(Before and after coordinates)
══════

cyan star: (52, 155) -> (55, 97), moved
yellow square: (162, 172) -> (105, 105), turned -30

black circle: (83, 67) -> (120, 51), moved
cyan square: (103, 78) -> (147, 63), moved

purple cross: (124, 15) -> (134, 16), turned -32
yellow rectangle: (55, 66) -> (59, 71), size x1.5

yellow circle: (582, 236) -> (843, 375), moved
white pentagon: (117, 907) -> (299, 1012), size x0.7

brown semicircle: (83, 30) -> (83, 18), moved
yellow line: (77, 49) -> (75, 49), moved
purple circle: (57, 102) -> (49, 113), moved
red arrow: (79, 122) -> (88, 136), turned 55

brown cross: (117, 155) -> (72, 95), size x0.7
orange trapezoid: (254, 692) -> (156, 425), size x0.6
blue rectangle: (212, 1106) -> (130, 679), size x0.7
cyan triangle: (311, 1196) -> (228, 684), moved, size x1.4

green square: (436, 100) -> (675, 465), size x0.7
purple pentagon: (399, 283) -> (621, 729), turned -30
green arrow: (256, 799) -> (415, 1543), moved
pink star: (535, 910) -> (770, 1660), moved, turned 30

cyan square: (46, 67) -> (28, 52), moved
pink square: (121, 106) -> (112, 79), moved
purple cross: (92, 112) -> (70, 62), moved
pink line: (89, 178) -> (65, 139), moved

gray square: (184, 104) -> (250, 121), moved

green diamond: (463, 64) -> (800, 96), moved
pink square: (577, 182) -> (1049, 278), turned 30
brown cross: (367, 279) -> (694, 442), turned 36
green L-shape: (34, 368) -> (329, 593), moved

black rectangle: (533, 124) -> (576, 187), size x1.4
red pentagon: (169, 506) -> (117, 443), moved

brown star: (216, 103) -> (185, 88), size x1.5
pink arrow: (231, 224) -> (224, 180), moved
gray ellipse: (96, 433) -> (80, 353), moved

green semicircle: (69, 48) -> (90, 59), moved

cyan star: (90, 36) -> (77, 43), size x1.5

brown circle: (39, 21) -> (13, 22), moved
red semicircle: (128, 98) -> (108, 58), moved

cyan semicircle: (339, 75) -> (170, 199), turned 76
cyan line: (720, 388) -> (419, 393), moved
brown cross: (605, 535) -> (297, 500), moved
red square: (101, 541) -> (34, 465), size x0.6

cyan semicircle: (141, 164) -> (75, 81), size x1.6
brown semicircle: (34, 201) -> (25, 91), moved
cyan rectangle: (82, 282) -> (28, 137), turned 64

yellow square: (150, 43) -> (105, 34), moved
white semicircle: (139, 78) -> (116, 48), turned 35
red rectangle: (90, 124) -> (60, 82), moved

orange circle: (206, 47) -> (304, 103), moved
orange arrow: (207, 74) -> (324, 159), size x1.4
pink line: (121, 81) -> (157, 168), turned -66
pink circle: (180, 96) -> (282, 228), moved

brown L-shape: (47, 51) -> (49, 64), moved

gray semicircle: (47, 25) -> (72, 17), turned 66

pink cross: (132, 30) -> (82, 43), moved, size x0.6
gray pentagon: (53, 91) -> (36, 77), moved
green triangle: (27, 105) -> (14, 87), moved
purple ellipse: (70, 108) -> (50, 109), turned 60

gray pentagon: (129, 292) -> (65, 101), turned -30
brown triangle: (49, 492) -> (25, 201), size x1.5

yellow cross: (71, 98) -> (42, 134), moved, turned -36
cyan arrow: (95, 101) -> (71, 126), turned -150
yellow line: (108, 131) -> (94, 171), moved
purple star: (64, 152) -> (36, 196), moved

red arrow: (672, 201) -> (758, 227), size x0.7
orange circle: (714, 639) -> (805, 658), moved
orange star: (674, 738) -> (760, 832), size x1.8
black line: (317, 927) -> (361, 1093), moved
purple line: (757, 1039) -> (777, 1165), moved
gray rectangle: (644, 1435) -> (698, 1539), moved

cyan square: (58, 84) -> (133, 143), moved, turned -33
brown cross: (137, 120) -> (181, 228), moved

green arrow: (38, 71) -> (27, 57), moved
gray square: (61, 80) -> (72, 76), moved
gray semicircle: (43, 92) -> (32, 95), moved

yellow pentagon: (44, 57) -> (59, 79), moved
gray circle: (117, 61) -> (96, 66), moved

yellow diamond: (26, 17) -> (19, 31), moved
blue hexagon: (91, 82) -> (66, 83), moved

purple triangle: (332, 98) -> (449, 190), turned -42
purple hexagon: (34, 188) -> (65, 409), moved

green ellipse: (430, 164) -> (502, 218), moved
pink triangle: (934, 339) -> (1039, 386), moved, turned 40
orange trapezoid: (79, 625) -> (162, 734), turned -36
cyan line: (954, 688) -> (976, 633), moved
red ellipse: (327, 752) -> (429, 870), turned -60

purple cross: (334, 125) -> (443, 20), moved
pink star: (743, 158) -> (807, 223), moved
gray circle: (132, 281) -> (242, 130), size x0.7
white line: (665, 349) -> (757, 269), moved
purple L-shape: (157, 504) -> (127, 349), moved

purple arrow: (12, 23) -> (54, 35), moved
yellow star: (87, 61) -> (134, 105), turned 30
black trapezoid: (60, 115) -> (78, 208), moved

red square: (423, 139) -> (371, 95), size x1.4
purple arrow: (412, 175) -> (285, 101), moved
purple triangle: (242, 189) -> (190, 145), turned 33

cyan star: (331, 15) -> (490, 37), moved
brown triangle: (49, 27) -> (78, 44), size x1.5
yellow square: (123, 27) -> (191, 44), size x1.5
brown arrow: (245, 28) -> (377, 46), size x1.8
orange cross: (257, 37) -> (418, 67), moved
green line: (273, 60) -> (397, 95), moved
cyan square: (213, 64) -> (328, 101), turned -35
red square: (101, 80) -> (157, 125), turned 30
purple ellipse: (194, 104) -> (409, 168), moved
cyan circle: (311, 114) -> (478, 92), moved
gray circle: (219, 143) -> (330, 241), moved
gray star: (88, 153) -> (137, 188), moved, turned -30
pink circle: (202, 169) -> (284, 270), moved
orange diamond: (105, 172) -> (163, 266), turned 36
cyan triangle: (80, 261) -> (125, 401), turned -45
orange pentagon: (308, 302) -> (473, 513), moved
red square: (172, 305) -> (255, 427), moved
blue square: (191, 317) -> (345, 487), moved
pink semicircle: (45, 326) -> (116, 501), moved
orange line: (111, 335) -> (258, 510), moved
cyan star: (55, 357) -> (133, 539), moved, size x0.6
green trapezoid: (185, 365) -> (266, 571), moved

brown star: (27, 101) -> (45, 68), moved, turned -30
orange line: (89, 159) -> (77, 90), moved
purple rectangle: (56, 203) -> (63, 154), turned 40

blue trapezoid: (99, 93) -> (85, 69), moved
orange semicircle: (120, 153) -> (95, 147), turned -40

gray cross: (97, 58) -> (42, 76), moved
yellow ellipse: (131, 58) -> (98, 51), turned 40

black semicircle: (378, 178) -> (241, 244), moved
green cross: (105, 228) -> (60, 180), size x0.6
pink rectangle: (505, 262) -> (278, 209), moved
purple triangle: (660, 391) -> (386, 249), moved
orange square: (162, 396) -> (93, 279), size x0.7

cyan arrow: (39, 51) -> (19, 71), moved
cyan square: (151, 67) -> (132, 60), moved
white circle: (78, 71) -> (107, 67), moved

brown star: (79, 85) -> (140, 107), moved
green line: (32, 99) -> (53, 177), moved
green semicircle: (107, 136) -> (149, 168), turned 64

══════

Exactly as they appear above, output the lines of the data from the first through the one that contains "cyan rectangle: (82, 282)", and only those lines.

cyan star: (52, 155) -> (55, 97), moved
yellow square: (162, 172) -> (105, 105), turned -30

black circle: (83, 67) -> (120, 51), moved
cyan square: (103, 78) -> (147, 63), moved

purple cross: (124, 15) -> (134, 16), turned -32
yellow rectangle: (55, 66) -> (59, 71), size x1.5

yellow circle: (582, 236) -> (843, 375), moved
white pentagon: (117, 907) -> (299, 1012), size x0.7

brown semicircle: (83, 30) -> (83, 18), moved
yellow line: (77, 49) -> (75, 49), moved
purple circle: (57, 102) -> (49, 113), moved
red arrow: (79, 122) -> (88, 136), turned 55

brown cross: (117, 155) -> (72, 95), size x0.7
orange trapezoid: (254, 692) -> (156, 425), size x0.6
blue rectangle: (212, 1106) -> (130, 679), size x0.7
cyan triangle: (311, 1196) -> (228, 684), moved, size x1.4

green square: (436, 100) -> (675, 465), size x0.7
purple pentagon: (399, 283) -> (621, 729), turned -30
green arrow: (256, 799) -> (415, 1543), moved
pink star: (535, 910) -> (770, 1660), moved, turned 30

cyan square: (46, 67) -> (28, 52), moved
pink square: (121, 106) -> (112, 79), moved
purple cross: (92, 112) -> (70, 62), moved
pink line: (89, 178) -> (65, 139), moved

gray square: (184, 104) -> (250, 121), moved

green diamond: (463, 64) -> (800, 96), moved
pink square: (577, 182) -> (1049, 278), turned 30
brown cross: (367, 279) -> (694, 442), turned 36
green L-shape: (34, 368) -> (329, 593), moved

black rectangle: (533, 124) -> (576, 187), size x1.4
red pentagon: (169, 506) -> (117, 443), moved

brown star: (216, 103) -> (185, 88), size x1.5
pink arrow: (231, 224) -> (224, 180), moved
gray ellipse: (96, 433) -> (80, 353), moved

green semicircle: (69, 48) -> (90, 59), moved

cyan star: (90, 36) -> (77, 43), size x1.5

brown circle: (39, 21) -> (13, 22), moved
red semicircle: (128, 98) -> (108, 58), moved

cyan semicircle: (339, 75) -> (170, 199), turned 76
cyan line: (720, 388) -> (419, 393), moved
brown cross: (605, 535) -> (297, 500), moved
red square: (101, 541) -> (34, 465), size x0.6

cyan semicircle: (141, 164) -> (75, 81), size x1.6
brown semicircle: (34, 201) -> (25, 91), moved
cyan rectangle: (82, 282) -> (28, 137), turned 64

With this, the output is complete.